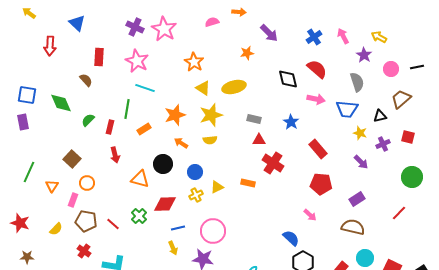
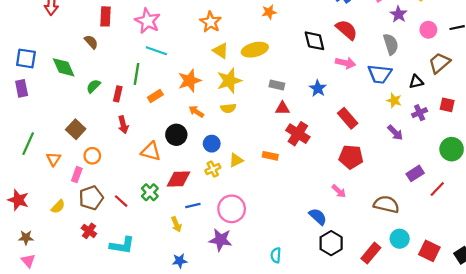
purple rectangle: (357, 199) -> (415, 173), moved
brown pentagon: (86, 221) -> (91, 198), turned -30
yellow arrow: (173, 248) -> (176, 224), moved

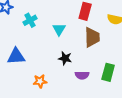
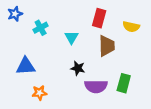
purple semicircle: (82, 75) -> (96, 86), size x1.5
orange star: (40, 81) -> (39, 93), moved

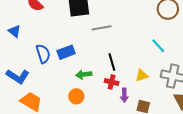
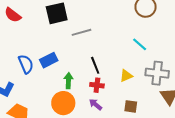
green arrow: (84, 74) -> (68, 81), turned 105
purple arrow: (124, 95) -> (95, 104), moved, turned 136
orange circle: (76, 96) -> (63, 103), size x1.5

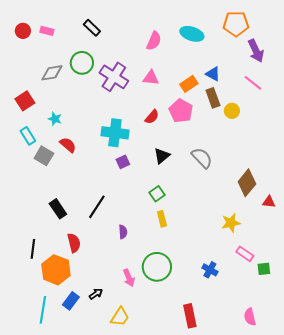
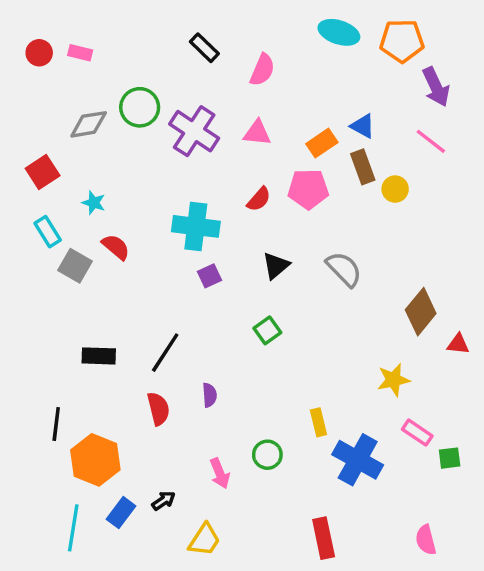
black rectangle: (92, 28) -> (204, 48), moved
cyan ellipse: (192, 34) -> (339, 32), moved
pink pentagon: (181, 111) -> (308, 189), turned -30
black rectangle: (58, 209) -> (99, 356), turned -54
yellow rectangle: (162, 219) -> (318, 422), moved
red semicircle: (74, 243) -> (158, 409), moved
green circle: (157, 267) -> (267, 455), size x0.6
blue cross: (210, 270) -> (358, 460), size x1.8

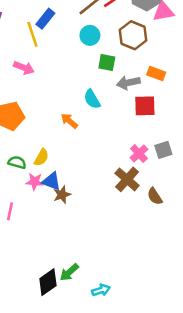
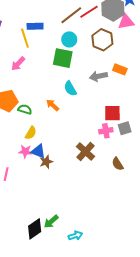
blue rectangle: (45, 19) -> (35, 26), turned 49
green square: (107, 62) -> (63, 58), moved, size x1.5
pink arrow: (24, 68) -> (18, 64), turned 112
red square: (145, 106) -> (112, 113), moved
pink cross: (139, 153) -> (106, 131), turned 32
green semicircle: (17, 162) -> (25, 109), moved
brown cross: (127, 179) -> (85, 152), moved

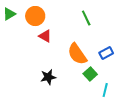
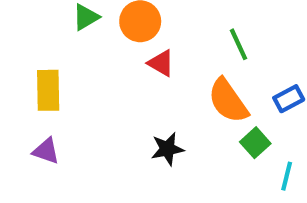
green line: (86, 18) -> (239, 44), moved

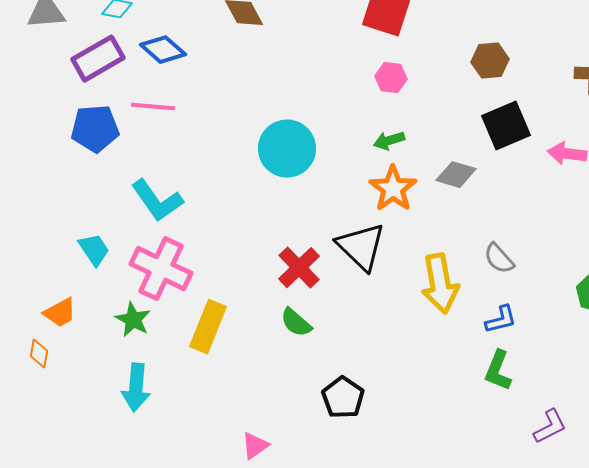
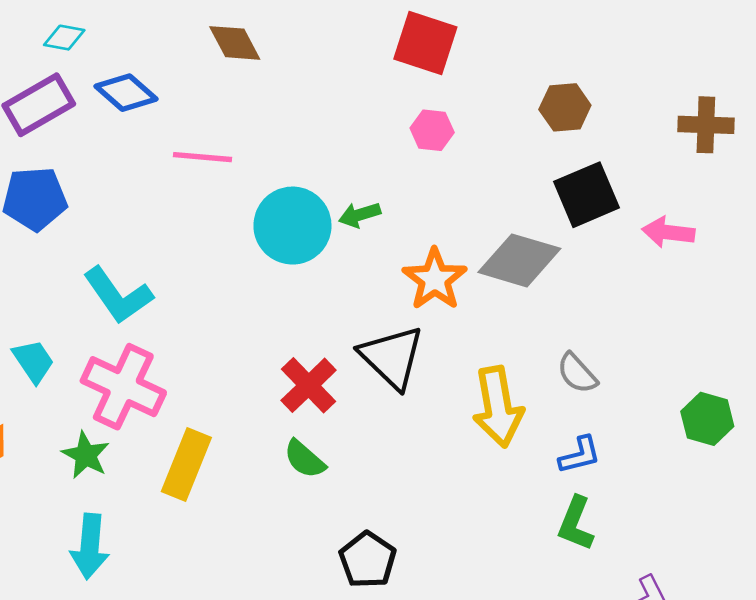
pink line: (153, 107) -> (203, 157), moved
green arrow: (389, 141) -> (360, 215), moved
gray diamond: (456, 175) -> (519, 260), size x1.5

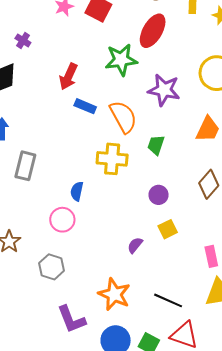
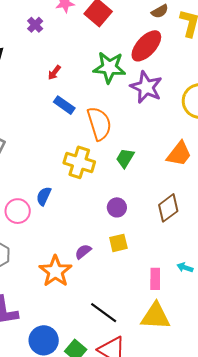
purple cross: (23, 41) -> (35, 25), moved
red arrow: (68, 77) -> (54, 73), size x0.6
purple star: (164, 90) -> (146, 87), moved
blue semicircle: (77, 191) -> (44, 196), moved
orange star: (114, 294) -> (55, 271), moved

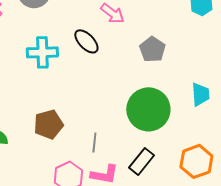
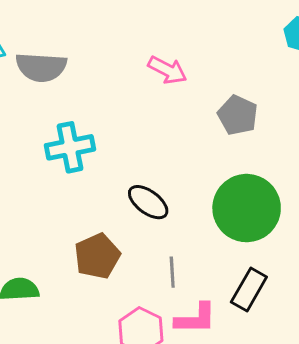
black ellipse: (86, 41) -> (148, 202), moved

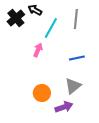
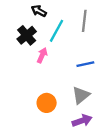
black cross: (16, 18) -> (27, 35), moved
purple arrow: (64, 107) -> (82, 121), moved

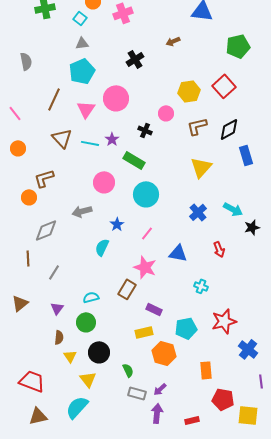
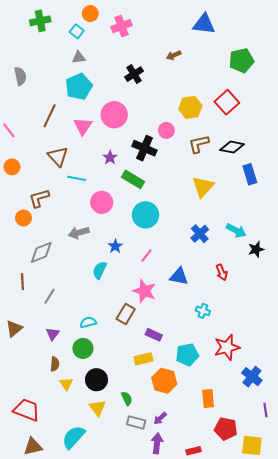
black diamond: (229, 129) -> (232, 147), turned 40
black cross: (145, 130) -> (144, 148), size x1.6
cyan line: (90, 143) -> (77, 178), moved
yellow triangle: (88, 379) -> (98, 408), moved

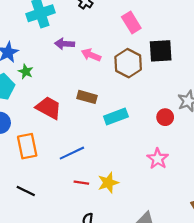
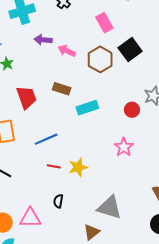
black square: (161, 51) -> (130, 49), turned -35
red trapezoid: (49, 108) -> (26, 97), turned 40

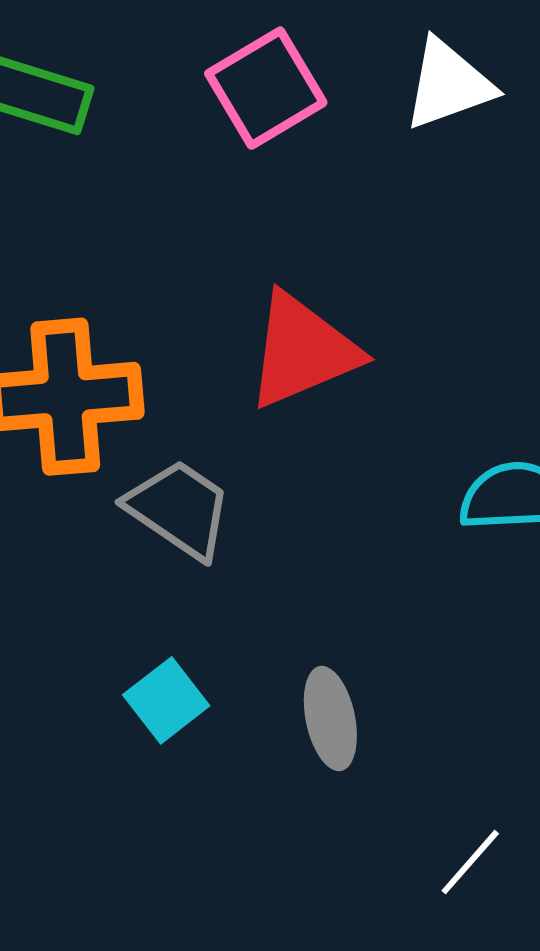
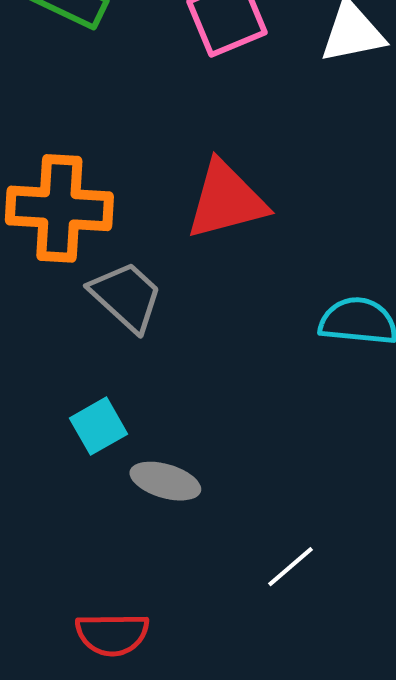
gray ellipse: (330, 718) -> (165, 481), moved, turned -70

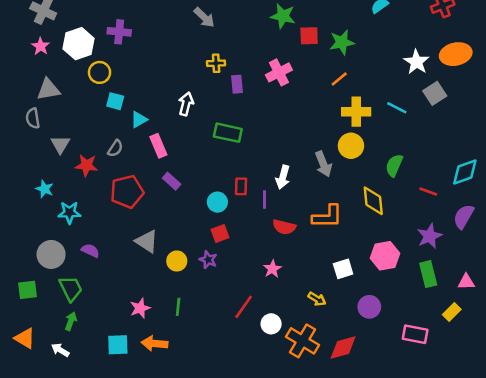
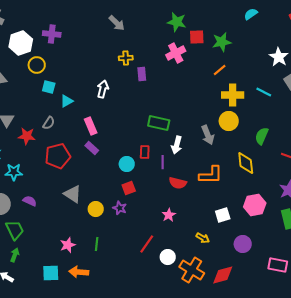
pink cross: (279, 72) -> (176, 53), moved
green rectangle: (228, 133) -> (159, 123), moved
pink rectangle: (158, 146) -> (91, 126), moved

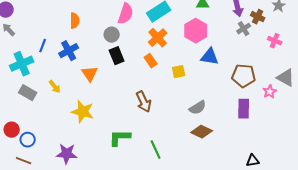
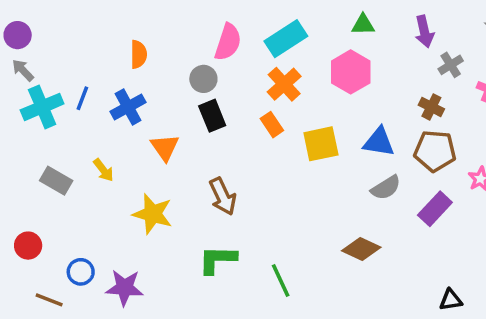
brown cross: (258, 17) -> (431, 107), moved
gray cross: (244, 29) -> (451, 65), moved
blue triangle: (210, 57) -> (379, 142), moved
cyan cross: (22, 64) -> (42, 107), moved
yellow square: (179, 72) -> (321, 144), size x1.5
brown arrow: (144, 102) -> (223, 196), moved
gray semicircle: (198, 108) -> (386, 188), moved
purple rectangle: (244, 109) -> (435, 209), turned 42
blue circle: (28, 140) -> (81, 272), moved

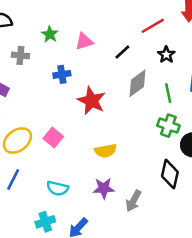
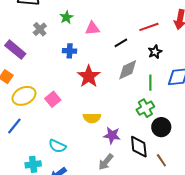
gray cross: (20, 55) -> (40, 29), turned 32
green cross: (168, 126) -> (145, 108), turned 30
black diamond: (170, 174) -> (139, 147), turned -30
cyan semicircle: (58, 188) -> (57, 146), moved
purple star: (104, 188) -> (112, 135), moved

- - - -

What lines of the data include the word "rectangle"? Copy each of them.

purple rectangle: (357, 199) -> (415, 173), moved
black rectangle: (92, 28) -> (204, 48), moved
black rectangle: (58, 209) -> (99, 356), turned -54
yellow rectangle: (162, 219) -> (318, 422), moved
blue rectangle: (45, 19) -> (35, 26), turned 49
green rectangle: (228, 133) -> (159, 123), moved
pink rectangle: (158, 146) -> (91, 126), moved
purple rectangle: (244, 109) -> (435, 209), turned 42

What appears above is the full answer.